* Data shown *

---------------

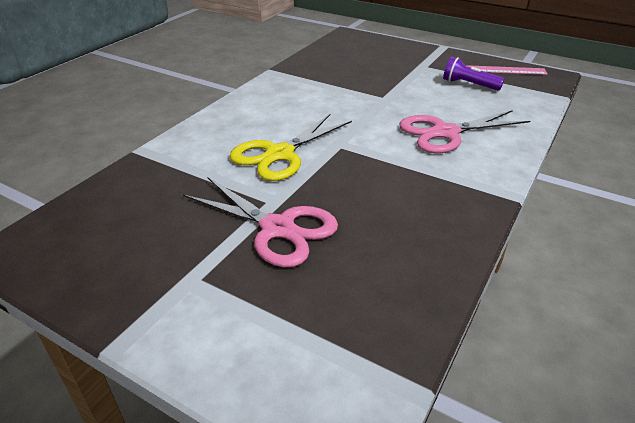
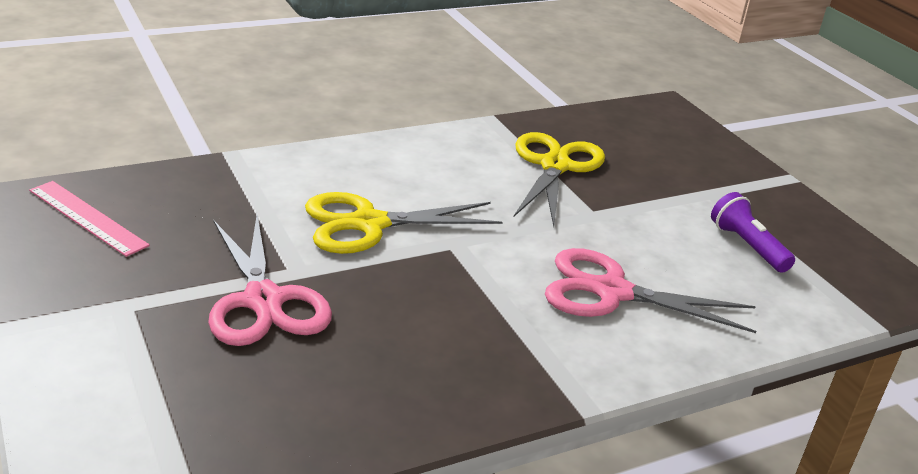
camera: 30 degrees right, 5 degrees down
(334, 82) = (554, 166): none -> yellow scissors
(502, 70) = (835, 247): pink ruler -> pink ruler (87, 217)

---------------

* What is being asked *
In the reply, every line of the material above is to be reproduced verbatim, and the images are to be left out.

* Written reply *
camera: 30 degrees right, 5 degrees down
(334, 82) = (554, 166): none -> yellow scissors
(502, 70) = (835, 247): pink ruler -> pink ruler (87, 217)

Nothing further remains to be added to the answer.